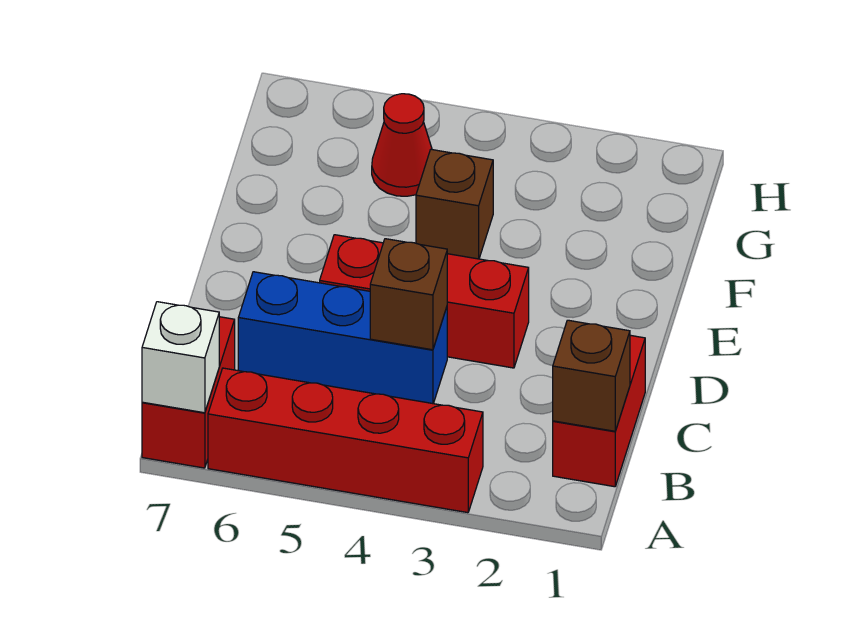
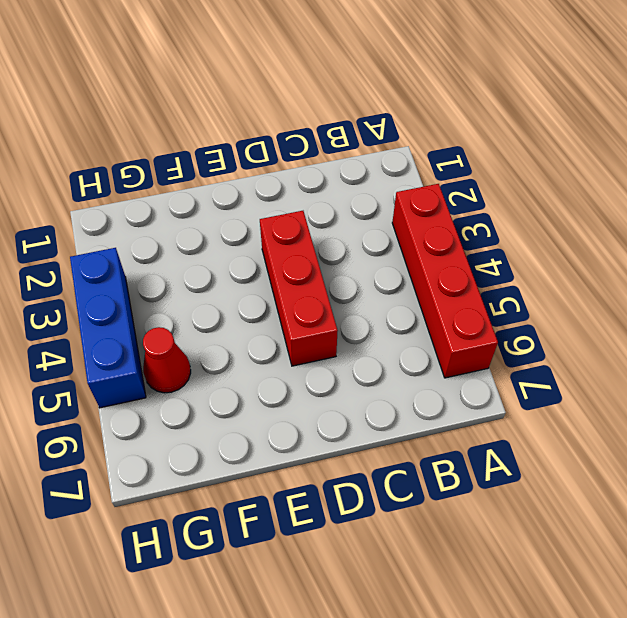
blue brick H3:H5 level 1 -> blue brick C4:C6 level 1
none -> red brick A7:B7 level 1
none -> red brick B1:C1 level 1

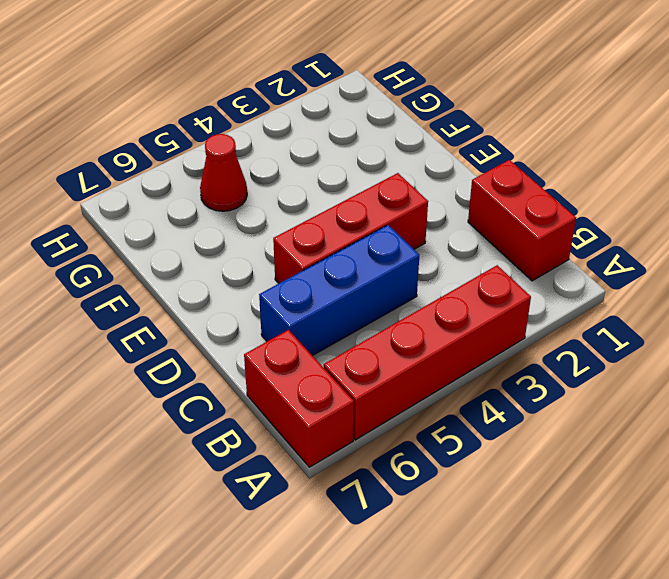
none -> brown brick F4 level 1
none -> white brick A7 level 2

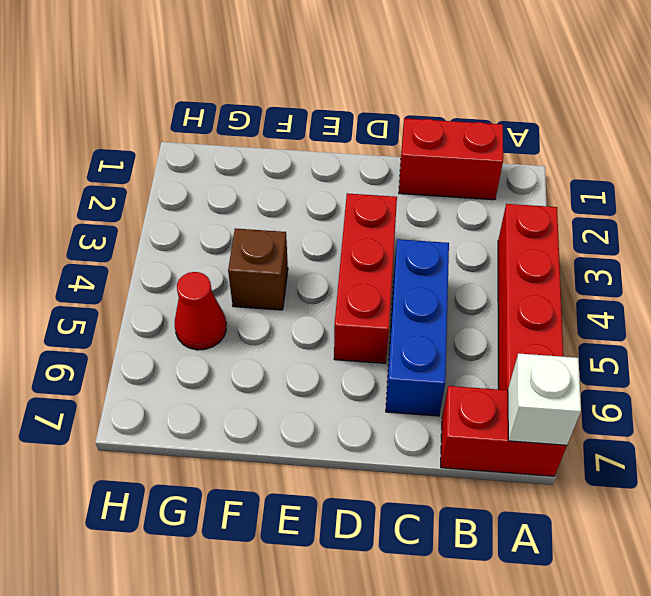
none -> brown brick B1 level 2
none -> brown brick C4 level 2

.....

= TO DO =
Your answer must consist of the entries, unchanged, with no pictures in it.

= ANSWER SPACE =
blue brick H3:H5 level 1 -> blue brick C4:C6 level 1
none -> red brick A7:B7 level 1
none -> red brick B1:C1 level 1

none -> brown brick F4 level 1
none -> white brick A7 level 2

none -> brown brick B1 level 2
none -> brown brick C4 level 2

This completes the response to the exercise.